— DONNÉES FOURNIES —
+++
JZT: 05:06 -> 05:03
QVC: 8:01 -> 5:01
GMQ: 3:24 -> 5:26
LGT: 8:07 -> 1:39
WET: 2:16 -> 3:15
+++
— EXERCICE —
Recopiez à l'identique toutes les lignes des données ci-dessus.

— RÉPONSE —
JZT: 05:06 -> 05:03
QVC: 8:01 -> 5:01
GMQ: 3:24 -> 5:26
LGT: 8:07 -> 1:39
WET: 2:16 -> 3:15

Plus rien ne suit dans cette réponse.